* START *

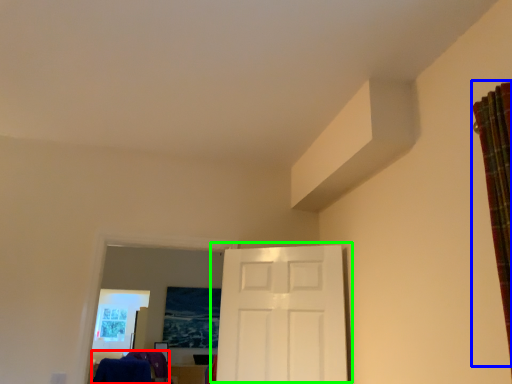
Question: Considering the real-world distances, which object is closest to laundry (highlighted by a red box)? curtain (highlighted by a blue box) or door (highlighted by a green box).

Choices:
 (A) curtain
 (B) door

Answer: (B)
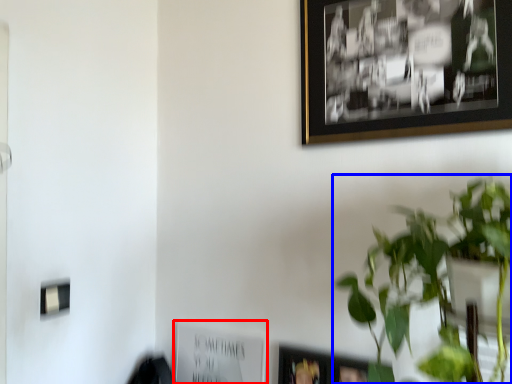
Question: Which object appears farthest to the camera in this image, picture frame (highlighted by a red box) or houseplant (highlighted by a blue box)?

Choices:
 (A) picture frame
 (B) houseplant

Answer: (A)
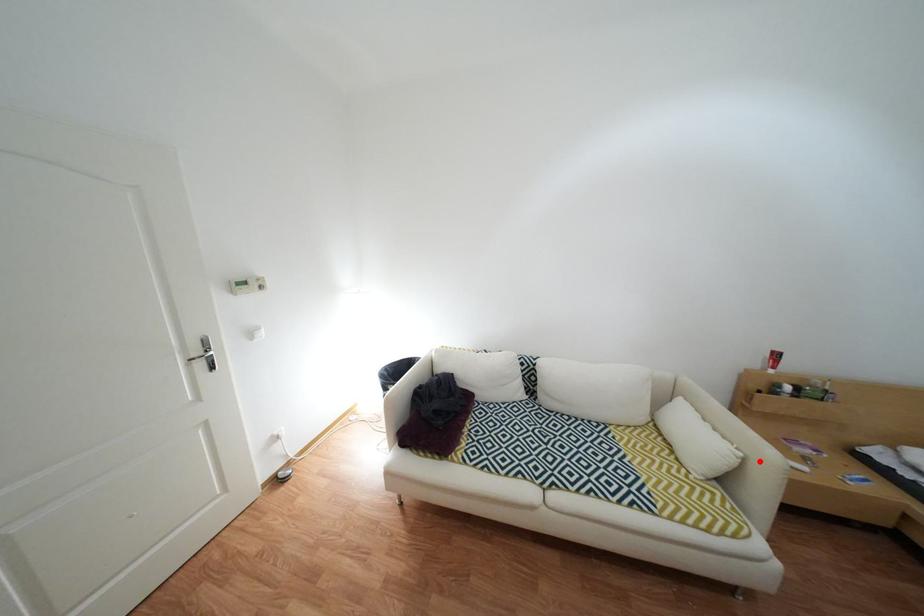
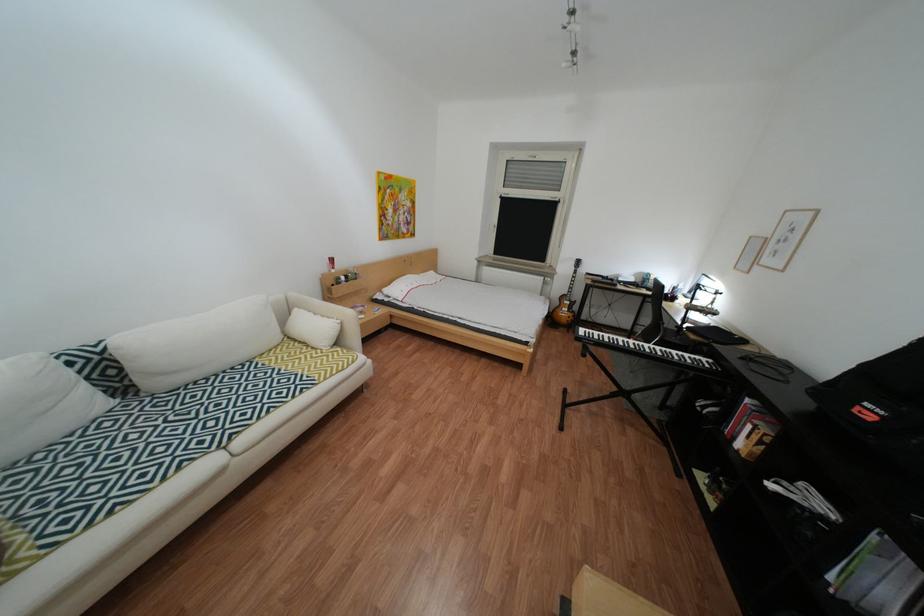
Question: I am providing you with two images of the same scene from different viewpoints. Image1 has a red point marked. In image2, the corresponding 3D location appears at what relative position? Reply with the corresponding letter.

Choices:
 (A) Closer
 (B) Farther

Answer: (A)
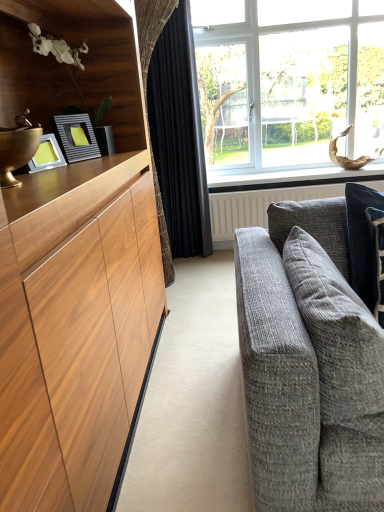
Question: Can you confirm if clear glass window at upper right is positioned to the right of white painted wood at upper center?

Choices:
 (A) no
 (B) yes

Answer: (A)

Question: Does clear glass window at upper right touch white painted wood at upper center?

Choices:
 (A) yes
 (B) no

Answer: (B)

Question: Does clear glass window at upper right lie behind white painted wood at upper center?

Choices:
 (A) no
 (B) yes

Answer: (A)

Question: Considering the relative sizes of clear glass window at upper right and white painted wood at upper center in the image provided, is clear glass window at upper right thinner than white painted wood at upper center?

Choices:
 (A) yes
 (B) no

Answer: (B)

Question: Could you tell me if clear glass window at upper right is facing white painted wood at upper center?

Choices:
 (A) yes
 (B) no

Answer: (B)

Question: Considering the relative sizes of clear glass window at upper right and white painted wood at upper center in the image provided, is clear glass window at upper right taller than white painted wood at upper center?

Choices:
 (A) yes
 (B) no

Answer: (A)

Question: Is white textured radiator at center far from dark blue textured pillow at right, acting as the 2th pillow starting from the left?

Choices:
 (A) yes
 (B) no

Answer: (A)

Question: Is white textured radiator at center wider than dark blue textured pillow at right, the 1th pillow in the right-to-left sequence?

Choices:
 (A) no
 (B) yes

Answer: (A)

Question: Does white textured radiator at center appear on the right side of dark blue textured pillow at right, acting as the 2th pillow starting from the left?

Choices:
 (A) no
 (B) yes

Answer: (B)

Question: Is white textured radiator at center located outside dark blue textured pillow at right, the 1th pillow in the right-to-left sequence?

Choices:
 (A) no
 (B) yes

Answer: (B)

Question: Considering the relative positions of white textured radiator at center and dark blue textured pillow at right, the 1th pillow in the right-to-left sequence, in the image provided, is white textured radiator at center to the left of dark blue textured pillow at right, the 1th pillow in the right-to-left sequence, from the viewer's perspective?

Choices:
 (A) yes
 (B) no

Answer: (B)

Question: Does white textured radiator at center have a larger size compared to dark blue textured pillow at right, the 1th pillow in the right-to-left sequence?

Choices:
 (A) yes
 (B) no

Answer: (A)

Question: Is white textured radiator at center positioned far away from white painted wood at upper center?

* END *

Goal: Quote every entry above word for word, leaving the pictures out.

Written response:
Question: Considering the real-world distances, which object is closest to laundry (highlighted by a red box)? curtain (highlighted by a blue box) or door (highlighted by a green box).

Choices:
 (A) curtain
 (B) door

Answer: (B)
Question: Which object appears farthest to the camera in this image, picture frame (highlighted by a red box) or houseplant (highlighted by a blue box)?

Choices:
 (A) picture frame
 (B) houseplant

Answer: (A)
Question: I am providing you with two images of the same scene from different viewpoints. Image1 has a red point marked. In image2, the corresponding 3D location appears at what relative position? Reply with the corresponding letter.

Choices:
 (A) Closer
 (B) Farther

Answer: (A)
Question: Can you confirm if clear glass window at upper right is positioned to the right of white painted wood at upper center?

Choices:
 (A) no
 (B) yes

Answer: (A)

Question: Does clear glass window at upper right touch white painted wood at upper center?

Choices:
 (A) yes
 (B) no

Answer: (B)

Question: Does clear glass window at upper right lie behind white painted wood at upper center?

Choices:
 (A) no
 (B) yes

Answer: (A)

Question: Considering the relative sizes of clear glass window at upper right and white painted wood at upper center in the image provided, is clear glass window at upper right thinner than white painted wood at upper center?

Choices:
 (A) yes
 (B) no

Answer: (B)

Question: Could you tell me if clear glass window at upper right is facing white painted wood at upper center?

Choices:
 (A) yes
 (B) no

Answer: (B)

Question: Considering the relative sizes of clear glass window at upper right and white painted wood at upper center in the image provided, is clear glass window at upper right taller than white painted wood at upper center?

Choices:
 (A) yes
 (B) no

Answer: (A)

Question: Is white textured radiator at center far from dark blue textured pillow at right, acting as the 2th pillow starting from the left?

Choices:
 (A) yes
 (B) no

Answer: (A)

Question: Is white textured radiator at center wider than dark blue textured pillow at right, the 1th pillow in the right-to-left sequence?

Choices:
 (A) no
 (B) yes

Answer: (A)

Question: Does white textured radiator at center appear on the right side of dark blue textured pillow at right, acting as the 2th pillow starting from the left?

Choices:
 (A) no
 (B) yes

Answer: (B)

Question: Is white textured radiator at center located outside dark blue textured pillow at right, the 1th pillow in the right-to-left sequence?

Choices:
 (A) no
 (B) yes

Answer: (B)

Question: Considering the relative positions of white textured radiator at center and dark blue textured pillow at right, the 1th pillow in the right-to-left sequence, in the image provided, is white textured radiator at center to the left of dark blue textured pillow at right, the 1th pillow in the right-to-left sequence, from the viewer's perspective?

Choices:
 (A) yes
 (B) no

Answer: (B)

Question: Does white textured radiator at center have a larger size compared to dark blue textured pillow at right, the 1th pillow in the right-to-left sequence?

Choices:
 (A) yes
 (B) no

Answer: (A)

Question: Is white textured radiator at center positioned far away from white painted wood at upper center?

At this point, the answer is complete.